**Set problem**
Copy out, character for character, the stretch of entries below from the line containing "tracked (732, 887)" through the line containing "Swanmere [215, 705]", with both of those lines included.

**Information given**

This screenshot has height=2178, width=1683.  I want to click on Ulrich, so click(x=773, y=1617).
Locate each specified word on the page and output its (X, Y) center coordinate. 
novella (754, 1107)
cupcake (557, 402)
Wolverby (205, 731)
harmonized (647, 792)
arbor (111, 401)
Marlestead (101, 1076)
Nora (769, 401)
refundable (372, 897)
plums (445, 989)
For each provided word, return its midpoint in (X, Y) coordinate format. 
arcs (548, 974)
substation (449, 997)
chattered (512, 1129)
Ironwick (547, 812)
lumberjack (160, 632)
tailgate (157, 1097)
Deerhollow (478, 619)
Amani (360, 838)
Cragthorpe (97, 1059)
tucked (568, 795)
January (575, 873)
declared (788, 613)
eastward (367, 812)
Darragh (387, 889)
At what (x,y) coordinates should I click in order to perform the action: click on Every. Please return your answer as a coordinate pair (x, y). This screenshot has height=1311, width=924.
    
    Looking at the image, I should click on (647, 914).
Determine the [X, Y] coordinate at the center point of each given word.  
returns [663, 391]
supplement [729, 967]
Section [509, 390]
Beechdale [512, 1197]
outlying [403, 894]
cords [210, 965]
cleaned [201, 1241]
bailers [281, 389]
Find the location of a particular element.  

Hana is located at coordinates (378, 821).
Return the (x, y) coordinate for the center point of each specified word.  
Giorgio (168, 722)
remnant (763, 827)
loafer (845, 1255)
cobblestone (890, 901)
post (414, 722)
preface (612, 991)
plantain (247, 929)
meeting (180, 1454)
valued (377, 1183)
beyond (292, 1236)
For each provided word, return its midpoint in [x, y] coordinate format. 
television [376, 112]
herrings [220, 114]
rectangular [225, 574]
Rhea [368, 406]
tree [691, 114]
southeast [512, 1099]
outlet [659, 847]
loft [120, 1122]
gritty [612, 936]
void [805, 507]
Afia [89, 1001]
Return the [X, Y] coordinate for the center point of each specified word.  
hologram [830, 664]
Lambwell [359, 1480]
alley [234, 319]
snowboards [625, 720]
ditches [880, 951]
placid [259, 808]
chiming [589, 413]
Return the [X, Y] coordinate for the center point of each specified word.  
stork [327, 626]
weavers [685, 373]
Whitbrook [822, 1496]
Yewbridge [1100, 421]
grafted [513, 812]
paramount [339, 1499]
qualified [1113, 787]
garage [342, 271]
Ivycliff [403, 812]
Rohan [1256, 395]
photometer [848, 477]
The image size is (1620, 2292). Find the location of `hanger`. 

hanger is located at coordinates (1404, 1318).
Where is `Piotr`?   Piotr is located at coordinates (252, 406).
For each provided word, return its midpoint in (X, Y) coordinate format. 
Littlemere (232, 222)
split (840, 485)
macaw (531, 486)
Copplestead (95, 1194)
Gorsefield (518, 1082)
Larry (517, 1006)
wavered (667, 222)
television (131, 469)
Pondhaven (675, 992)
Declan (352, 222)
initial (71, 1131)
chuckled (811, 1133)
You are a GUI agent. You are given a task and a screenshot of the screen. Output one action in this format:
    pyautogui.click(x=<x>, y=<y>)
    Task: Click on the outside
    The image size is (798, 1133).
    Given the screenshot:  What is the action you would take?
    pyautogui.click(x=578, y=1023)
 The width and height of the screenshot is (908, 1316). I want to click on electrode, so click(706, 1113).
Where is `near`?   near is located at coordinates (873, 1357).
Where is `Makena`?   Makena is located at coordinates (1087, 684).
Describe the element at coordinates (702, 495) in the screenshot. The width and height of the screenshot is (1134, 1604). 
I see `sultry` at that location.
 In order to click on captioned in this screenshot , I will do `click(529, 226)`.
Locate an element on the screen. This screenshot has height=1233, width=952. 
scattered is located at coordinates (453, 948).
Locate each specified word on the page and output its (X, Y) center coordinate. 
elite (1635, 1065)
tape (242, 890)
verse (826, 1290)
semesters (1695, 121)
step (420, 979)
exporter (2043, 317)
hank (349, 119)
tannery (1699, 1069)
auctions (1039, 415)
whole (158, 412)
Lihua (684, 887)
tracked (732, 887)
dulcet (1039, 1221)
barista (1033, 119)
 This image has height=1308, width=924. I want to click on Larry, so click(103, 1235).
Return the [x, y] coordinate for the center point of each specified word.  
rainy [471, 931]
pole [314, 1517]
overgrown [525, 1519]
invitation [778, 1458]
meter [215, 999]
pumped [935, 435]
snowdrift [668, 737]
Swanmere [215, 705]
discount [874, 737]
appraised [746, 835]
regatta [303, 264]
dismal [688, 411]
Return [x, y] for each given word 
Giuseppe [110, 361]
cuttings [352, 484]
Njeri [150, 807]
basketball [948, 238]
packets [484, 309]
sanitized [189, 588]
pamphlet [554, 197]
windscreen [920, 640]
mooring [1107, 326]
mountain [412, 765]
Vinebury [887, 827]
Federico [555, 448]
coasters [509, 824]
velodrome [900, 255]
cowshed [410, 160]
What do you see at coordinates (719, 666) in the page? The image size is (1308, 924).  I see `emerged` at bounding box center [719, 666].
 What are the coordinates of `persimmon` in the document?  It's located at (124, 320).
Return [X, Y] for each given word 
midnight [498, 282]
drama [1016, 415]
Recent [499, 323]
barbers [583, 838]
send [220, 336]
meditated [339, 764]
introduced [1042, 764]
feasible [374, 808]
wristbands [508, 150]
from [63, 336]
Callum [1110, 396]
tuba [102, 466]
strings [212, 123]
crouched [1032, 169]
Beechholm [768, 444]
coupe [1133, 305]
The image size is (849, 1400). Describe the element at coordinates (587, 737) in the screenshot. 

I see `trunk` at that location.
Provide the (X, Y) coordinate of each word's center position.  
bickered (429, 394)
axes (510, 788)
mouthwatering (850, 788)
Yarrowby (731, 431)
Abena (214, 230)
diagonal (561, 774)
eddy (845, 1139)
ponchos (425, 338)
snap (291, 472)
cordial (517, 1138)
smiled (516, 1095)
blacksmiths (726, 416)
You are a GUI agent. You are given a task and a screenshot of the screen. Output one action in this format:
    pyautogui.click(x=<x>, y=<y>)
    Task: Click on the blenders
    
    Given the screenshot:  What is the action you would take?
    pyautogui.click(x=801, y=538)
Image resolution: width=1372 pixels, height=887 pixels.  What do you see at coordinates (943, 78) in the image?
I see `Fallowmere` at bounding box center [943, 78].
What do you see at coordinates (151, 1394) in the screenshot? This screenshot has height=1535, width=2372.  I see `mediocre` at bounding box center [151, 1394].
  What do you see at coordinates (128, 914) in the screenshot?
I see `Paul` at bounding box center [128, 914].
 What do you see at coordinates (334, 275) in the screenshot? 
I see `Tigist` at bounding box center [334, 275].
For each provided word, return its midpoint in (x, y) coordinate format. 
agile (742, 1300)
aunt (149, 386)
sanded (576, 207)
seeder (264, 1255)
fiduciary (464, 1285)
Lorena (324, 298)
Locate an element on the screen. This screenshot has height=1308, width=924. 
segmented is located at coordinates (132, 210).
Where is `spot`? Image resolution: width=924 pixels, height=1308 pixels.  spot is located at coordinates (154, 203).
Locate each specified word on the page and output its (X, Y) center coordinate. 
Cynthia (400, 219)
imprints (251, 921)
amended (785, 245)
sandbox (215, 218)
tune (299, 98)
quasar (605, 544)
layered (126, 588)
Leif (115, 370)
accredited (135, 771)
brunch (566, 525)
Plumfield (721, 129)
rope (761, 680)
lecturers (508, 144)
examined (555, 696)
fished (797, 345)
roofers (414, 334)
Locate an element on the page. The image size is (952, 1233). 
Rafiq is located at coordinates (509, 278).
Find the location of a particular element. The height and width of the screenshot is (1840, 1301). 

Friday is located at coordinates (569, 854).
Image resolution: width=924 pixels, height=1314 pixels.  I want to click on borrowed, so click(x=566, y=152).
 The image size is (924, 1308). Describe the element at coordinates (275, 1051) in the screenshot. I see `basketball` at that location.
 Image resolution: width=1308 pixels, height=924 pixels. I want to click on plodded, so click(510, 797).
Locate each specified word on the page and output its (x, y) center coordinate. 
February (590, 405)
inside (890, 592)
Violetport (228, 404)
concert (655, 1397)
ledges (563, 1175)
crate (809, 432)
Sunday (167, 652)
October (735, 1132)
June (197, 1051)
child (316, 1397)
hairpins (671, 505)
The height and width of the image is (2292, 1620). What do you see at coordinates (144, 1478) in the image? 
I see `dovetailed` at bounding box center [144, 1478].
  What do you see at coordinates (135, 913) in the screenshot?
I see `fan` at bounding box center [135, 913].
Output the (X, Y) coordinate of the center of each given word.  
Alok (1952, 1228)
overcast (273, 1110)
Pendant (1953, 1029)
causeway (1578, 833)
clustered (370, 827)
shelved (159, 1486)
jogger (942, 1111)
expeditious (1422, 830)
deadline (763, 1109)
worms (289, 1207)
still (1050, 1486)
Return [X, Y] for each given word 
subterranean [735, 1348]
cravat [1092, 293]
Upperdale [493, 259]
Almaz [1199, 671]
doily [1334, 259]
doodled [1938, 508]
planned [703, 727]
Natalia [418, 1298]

**Expected answer**
tracked (732, 887)
dulcet (1039, 1221)
barista (1033, 119)
 This image has height=1308, width=924. I want to click on Larry, so click(103, 1235).
Return the [x, y] coordinate for the center point of each specified word.  
rainy [471, 931]
pole [314, 1517]
overgrown [525, 1519]
invitation [778, 1458]
meter [215, 999]
pumped [935, 435]
snowdrift [668, 737]
Swanmere [215, 705]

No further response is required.